The entries below must be copied exactly as they are.

*** DATASET RECORDS Section Begins ***

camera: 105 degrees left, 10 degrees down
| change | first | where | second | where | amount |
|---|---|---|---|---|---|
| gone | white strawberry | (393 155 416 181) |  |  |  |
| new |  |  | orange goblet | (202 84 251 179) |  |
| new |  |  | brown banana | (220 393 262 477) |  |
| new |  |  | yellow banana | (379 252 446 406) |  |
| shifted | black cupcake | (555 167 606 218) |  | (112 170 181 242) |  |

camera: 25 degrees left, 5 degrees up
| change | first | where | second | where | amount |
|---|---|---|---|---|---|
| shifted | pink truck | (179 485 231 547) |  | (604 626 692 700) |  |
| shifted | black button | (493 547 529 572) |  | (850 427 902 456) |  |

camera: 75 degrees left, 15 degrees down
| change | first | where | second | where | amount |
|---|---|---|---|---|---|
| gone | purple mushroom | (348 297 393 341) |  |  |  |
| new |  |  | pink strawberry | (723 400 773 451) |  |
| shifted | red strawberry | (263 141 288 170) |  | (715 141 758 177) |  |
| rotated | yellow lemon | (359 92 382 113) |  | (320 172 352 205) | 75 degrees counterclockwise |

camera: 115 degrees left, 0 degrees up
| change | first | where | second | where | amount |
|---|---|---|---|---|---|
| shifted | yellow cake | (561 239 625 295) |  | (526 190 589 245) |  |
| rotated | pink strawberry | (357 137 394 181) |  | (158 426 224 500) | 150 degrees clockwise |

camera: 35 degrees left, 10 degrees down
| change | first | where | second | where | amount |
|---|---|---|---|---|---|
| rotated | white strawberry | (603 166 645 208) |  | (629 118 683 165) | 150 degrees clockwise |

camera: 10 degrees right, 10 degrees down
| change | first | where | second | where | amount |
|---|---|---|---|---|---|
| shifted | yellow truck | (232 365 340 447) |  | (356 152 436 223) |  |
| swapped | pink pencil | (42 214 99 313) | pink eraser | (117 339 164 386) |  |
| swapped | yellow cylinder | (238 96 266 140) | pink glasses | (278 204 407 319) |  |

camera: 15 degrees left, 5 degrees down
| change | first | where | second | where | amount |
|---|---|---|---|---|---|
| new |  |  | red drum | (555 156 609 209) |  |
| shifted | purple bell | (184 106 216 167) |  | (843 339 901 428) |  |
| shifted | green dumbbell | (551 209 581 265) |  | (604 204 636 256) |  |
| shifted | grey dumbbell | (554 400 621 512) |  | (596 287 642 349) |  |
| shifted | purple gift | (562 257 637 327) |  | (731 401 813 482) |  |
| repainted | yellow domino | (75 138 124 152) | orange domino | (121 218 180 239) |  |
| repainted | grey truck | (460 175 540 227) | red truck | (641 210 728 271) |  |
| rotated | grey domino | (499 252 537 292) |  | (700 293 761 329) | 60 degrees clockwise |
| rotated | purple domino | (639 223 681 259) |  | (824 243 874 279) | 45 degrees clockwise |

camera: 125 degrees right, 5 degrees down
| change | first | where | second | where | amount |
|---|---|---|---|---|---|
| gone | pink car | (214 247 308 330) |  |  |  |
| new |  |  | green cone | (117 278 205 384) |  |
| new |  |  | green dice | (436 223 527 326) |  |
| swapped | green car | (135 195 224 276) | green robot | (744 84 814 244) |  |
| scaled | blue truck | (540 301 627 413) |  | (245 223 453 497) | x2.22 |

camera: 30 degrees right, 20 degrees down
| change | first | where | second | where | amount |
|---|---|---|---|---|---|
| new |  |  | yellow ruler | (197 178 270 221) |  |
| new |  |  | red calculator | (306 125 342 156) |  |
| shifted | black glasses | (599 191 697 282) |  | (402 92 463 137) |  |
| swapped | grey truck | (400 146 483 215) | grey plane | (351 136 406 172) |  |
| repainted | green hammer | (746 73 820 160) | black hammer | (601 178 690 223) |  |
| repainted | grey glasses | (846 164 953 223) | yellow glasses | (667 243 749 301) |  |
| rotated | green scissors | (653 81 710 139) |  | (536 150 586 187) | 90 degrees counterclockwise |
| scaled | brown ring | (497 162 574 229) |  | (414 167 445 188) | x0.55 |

*** DATASET RECORDS Section Ends ***

**EXERCISE RESPONSE**
camera: 105 degrees left, 10 degrees down
| change | first | where | second | where | amount |
|---|---|---|---|---|---|
| gone | white strawberry | (393 155 416 181) |  |  |  |
| new |  |  | orange goblet | (202 84 251 179) |  |
| new |  |  | brown banana | (220 393 262 477) |  |
| new |  |  | yellow banana | (379 252 446 406) |  |
| shifted | black cupcake | (555 167 606 218) |  | (112 170 181 242) |  |

camera: 25 degrees left, 5 degrees up
| change | first | where | second | where | amount |
|---|---|---|---|---|---|
| shifted | pink truck | (179 485 231 547) |  | (604 626 692 700) |  |
| shifted | black button | (493 547 529 572) |  | (850 427 902 456) |  |

camera: 75 degrees left, 15 degrees down
| change | first | where | second | where | amount |
|---|---|---|---|---|---|
| gone | purple mushroom | (348 297 393 341) |  |  |  |
| new |  |  | pink strawberry | (723 400 773 451) |  |
| shifted | red strawberry | (263 141 288 170) |  | (715 141 758 177) |  |
| rotated | yellow lemon | (359 92 382 113) |  | (320 172 352 205) | 75 degrees counterclockwise |

camera: 115 degrees left, 0 degrees up
| change | first | where | second | where | amount |
|---|---|---|---|---|---|
| shifted | yellow cake | (561 239 625 295) |  | (526 190 589 245) |  |
| rotated | pink strawberry | (357 137 394 181) |  | (158 426 224 500) | 150 degrees clockwise |

camera: 35 degrees left, 10 degrees down
| change | first | where | second | where | amount |
|---|---|---|---|---|---|
| rotated | white strawberry | (603 166 645 208) |  | (629 118 683 165) | 150 degrees clockwise |

camera: 10 degrees right, 10 degrees down
| change | first | where | second | where | amount |
|---|---|---|---|---|---|
| shifted | yellow truck | (232 365 340 447) |  | (356 152 436 223) |  |
| swapped | pink pencil | (42 214 99 313) | pink eraser | (117 339 164 386) |  |
| swapped | yellow cylinder | (238 96 266 140) | pink glasses | (278 204 407 319) |  |

camera: 15 degrees left, 5 degrees down
| change | first | where | second | where | amount |
|---|---|---|---|---|---|
| new |  |  | red drum | (555 156 609 209) |  |
| shifted | purple bell | (184 106 216 167) |  | (843 339 901 428) |  |
| shifted | green dumbbell | (551 209 581 265) |  | (604 204 636 256) |  |
| shifted | grey dumbbell | (554 400 621 512) |  | (596 287 642 349) |  |
| shifted | purple gift | (562 257 637 327) |  | (731 401 813 482) |  |
| repainted | yellow domino | (75 138 124 152) | orange domino | (121 218 180 239) |  |
| repainted | grey truck | (460 175 540 227) | red truck | (641 210 728 271) |  |
| rotated | grey domino | (499 252 537 292) |  | (700 293 761 329) | 60 degrees clockwise |
| rotated | purple domino | (639 223 681 259) |  | (824 243 874 279) | 45 degrees clockwise |

camera: 125 degrees right, 5 degrees down
| change | first | where | second | where | amount |
|---|---|---|---|---|---|
| gone | pink car | (214 247 308 330) |  |  |  |
| new |  |  | green cone | (117 278 205 384) |  |
| new |  |  | green dice | (436 223 527 326) |  |
| swapped | green car | (135 195 224 276) | green robot | (744 84 814 244) |  |
| scaled | blue truck | (540 301 627 413) |  | (245 223 453 497) | x2.22 |

camera: 30 degrees right, 20 degrees down
| change | first | where | second | where | amount |
|---|---|---|---|---|---|
| new |  |  | yellow ruler | (197 178 270 221) |  |
| new |  |  | red calculator | (306 125 342 156) |  |
| shifted | black glasses | (599 191 697 282) |  | (402 92 463 137) |  |
| swapped | grey truck | (400 146 483 215) | grey plane | (351 136 406 172) |  |
| repainted | green hammer | (746 73 820 160) | black hammer | (601 178 690 223) |  |
| repainted | grey glasses | (846 164 953 223) | yellow glasses | (667 243 749 301) |  |
| rotated | green scissors | (653 81 710 139) |  | (536 150 586 187) | 90 degrees counterclockwise |
| scaled | brown ring | (497 162 574 229) |  | (414 167 445 188) | x0.55 |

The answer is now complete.